> **SUPPLIED RECORDS**:
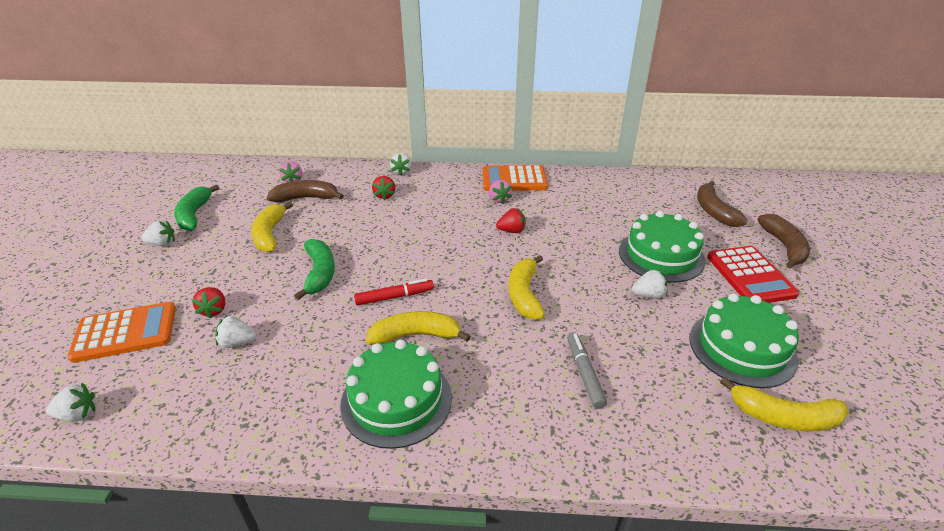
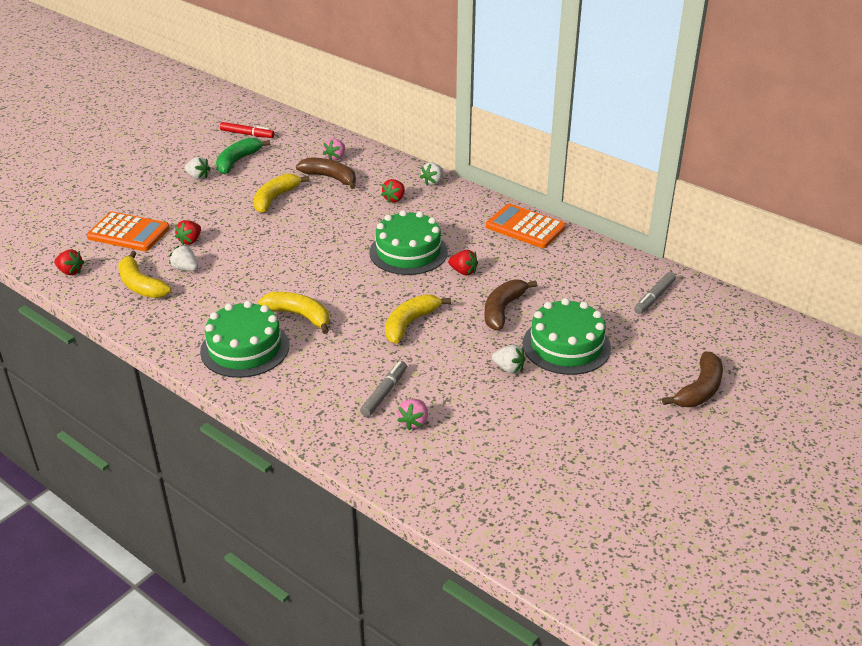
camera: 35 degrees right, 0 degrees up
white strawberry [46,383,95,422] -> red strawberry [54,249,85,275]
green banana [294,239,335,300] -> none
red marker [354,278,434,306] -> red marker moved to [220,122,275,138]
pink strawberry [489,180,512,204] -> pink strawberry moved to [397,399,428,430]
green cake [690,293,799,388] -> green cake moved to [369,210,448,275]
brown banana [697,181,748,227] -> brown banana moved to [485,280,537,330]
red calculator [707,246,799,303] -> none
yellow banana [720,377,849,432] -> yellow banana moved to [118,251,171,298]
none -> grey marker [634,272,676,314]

...

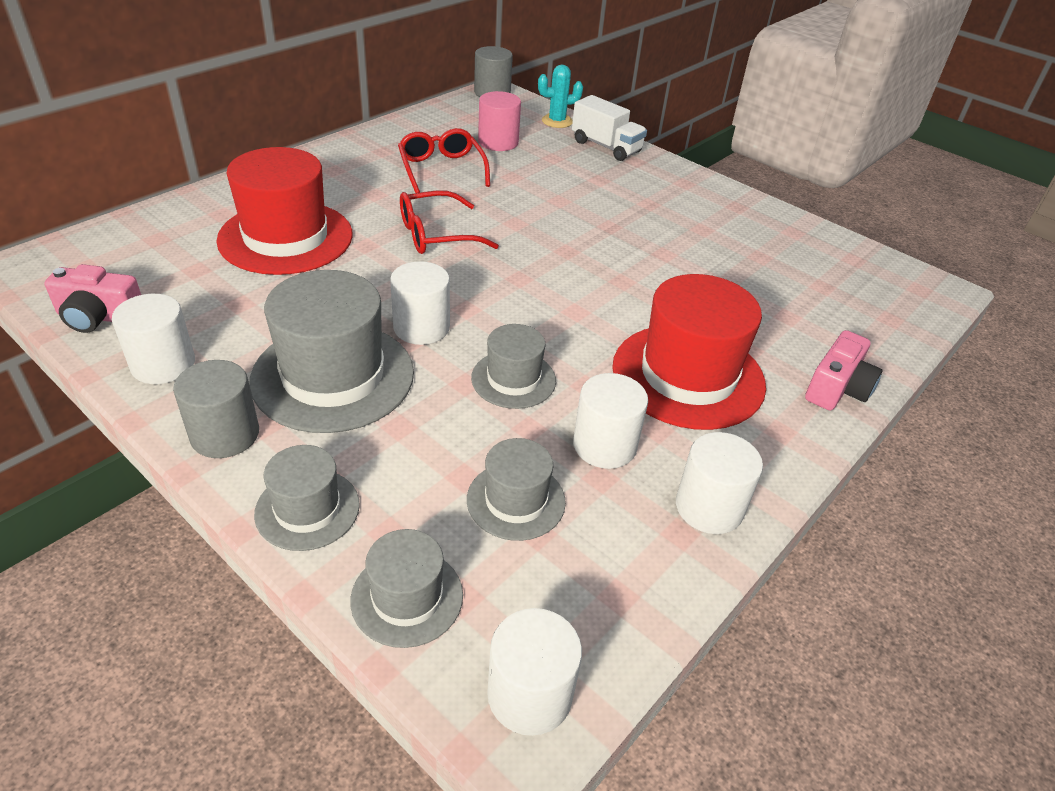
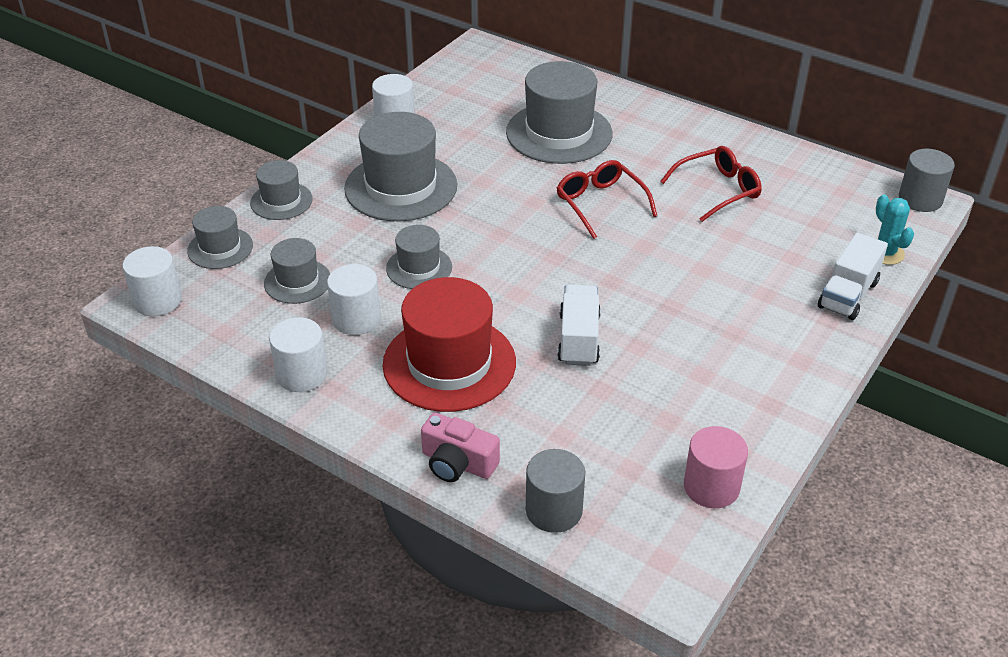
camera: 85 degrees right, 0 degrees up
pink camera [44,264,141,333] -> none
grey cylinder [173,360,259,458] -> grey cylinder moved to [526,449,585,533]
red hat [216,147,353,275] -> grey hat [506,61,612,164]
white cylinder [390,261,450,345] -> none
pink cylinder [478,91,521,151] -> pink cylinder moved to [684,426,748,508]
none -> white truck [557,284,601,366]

> **TASK INSTRUCTIONS**:
Copy the stretch of the records above that runs from the line with "camera: 85 degrees right, 0 degrees up" through the line with "none -> white truck [557,284,601,366]". Both end lines belong in the copy, and nothing else does.

> **ANSWER TO THIS PROBLEM**:
camera: 85 degrees right, 0 degrees up
pink camera [44,264,141,333] -> none
grey cylinder [173,360,259,458] -> grey cylinder moved to [526,449,585,533]
red hat [216,147,353,275] -> grey hat [506,61,612,164]
white cylinder [390,261,450,345] -> none
pink cylinder [478,91,521,151] -> pink cylinder moved to [684,426,748,508]
none -> white truck [557,284,601,366]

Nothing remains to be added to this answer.